Job item. I would like every line of the records below that contains the word "purple" copied.

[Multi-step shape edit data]
= = = = = = =

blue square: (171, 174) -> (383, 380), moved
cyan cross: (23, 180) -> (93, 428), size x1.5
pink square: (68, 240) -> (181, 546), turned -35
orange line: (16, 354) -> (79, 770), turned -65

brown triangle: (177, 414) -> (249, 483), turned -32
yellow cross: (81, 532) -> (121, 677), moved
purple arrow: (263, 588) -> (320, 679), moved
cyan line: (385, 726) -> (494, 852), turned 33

= = = = = = =

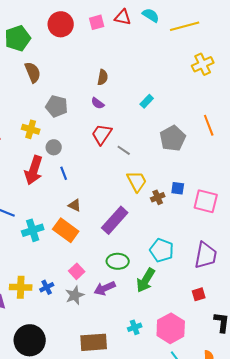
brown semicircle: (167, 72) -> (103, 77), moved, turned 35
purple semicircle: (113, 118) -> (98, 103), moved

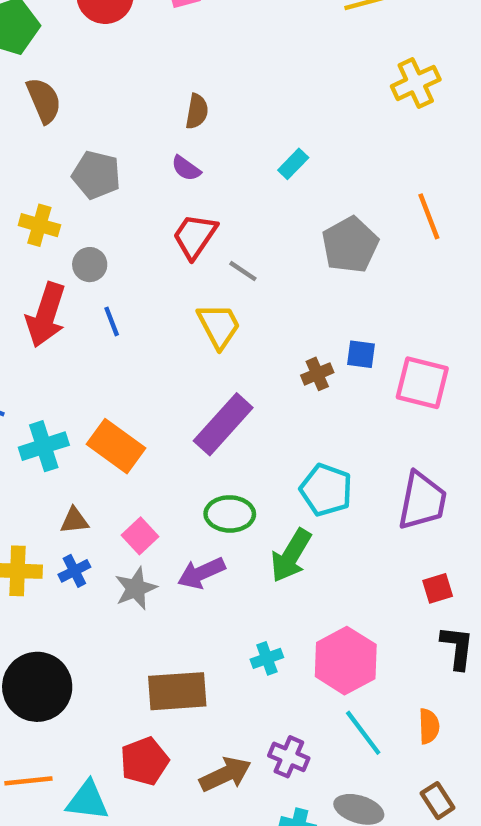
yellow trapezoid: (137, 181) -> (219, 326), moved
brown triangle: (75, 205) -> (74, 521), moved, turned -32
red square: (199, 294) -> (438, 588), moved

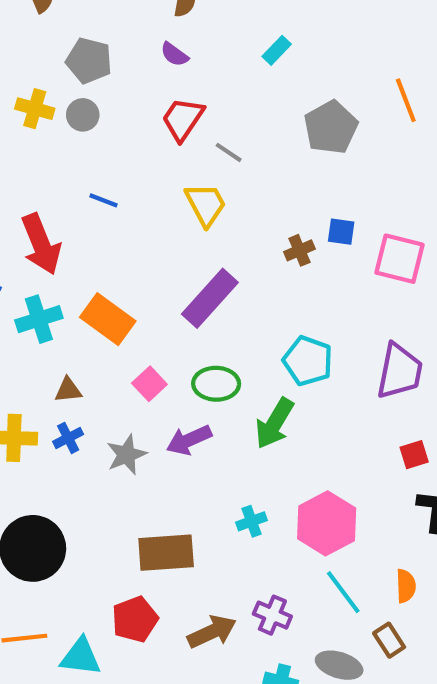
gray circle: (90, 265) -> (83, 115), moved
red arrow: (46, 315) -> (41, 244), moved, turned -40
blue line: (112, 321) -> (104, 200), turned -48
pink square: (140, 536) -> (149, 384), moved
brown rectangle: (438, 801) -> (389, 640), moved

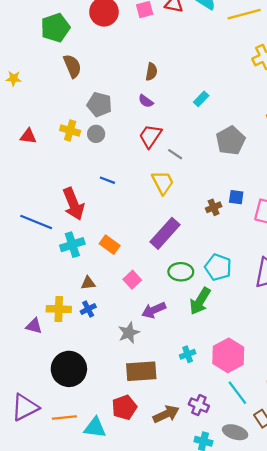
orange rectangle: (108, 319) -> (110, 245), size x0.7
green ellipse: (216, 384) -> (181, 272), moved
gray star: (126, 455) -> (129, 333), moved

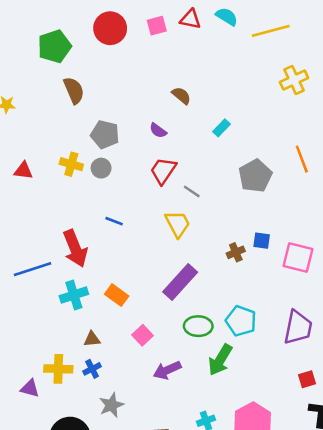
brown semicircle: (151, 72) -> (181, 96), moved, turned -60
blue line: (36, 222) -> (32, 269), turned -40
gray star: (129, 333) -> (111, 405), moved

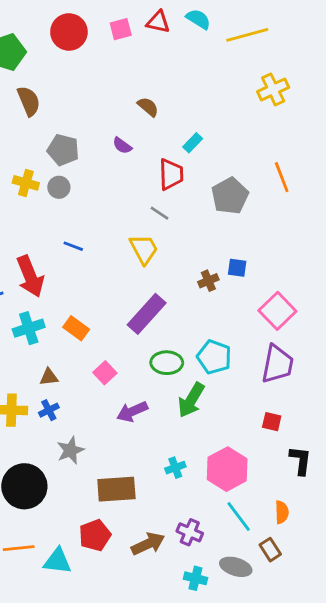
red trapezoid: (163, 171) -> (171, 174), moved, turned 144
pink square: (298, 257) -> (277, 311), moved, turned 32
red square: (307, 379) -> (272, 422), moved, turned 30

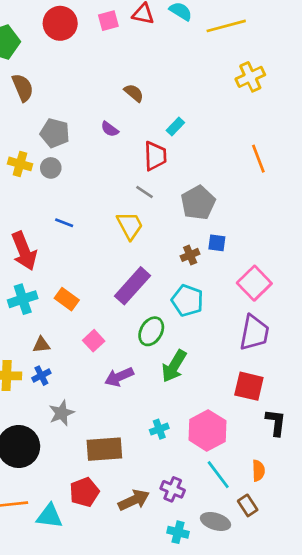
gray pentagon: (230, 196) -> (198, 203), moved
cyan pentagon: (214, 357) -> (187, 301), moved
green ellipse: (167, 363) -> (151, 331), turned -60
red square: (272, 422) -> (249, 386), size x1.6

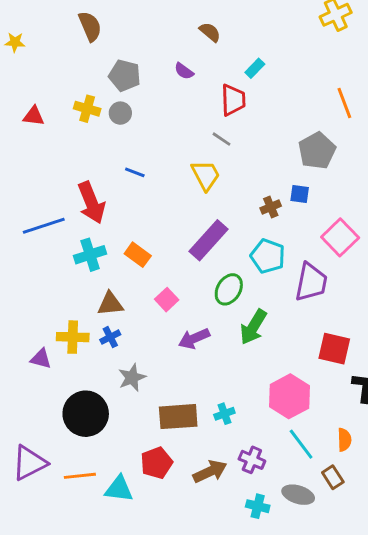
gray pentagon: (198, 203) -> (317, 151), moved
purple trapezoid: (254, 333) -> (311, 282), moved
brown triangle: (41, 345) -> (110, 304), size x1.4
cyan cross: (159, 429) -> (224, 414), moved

= = = = = = =

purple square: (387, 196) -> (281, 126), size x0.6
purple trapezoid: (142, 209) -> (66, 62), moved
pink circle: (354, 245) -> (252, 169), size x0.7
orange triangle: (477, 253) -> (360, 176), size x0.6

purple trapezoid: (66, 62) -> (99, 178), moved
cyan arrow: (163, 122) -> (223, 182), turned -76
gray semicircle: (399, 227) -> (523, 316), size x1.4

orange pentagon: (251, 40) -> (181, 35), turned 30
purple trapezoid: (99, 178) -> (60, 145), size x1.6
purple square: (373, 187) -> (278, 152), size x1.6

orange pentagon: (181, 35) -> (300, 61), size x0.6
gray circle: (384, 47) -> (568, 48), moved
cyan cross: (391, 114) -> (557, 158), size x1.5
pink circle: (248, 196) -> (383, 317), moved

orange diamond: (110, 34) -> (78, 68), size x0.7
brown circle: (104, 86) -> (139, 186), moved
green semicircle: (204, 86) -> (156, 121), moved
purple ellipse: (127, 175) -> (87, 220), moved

= = = = = = =

Result for this exercise.
purple arrow: (263, 588) -> (320, 679), moved
purple semicircle: (113, 118) -> (98, 103), moved
purple trapezoid: (254, 333) -> (311, 282), moved
purple square: (387, 196) -> (281, 126), size x0.6
purple trapezoid: (142, 209) -> (66, 62), moved
purple trapezoid: (66, 62) -> (99, 178), moved
purple trapezoid: (99, 178) -> (60, 145), size x1.6
purple square: (373, 187) -> (278, 152), size x1.6
purple ellipse: (127, 175) -> (87, 220), moved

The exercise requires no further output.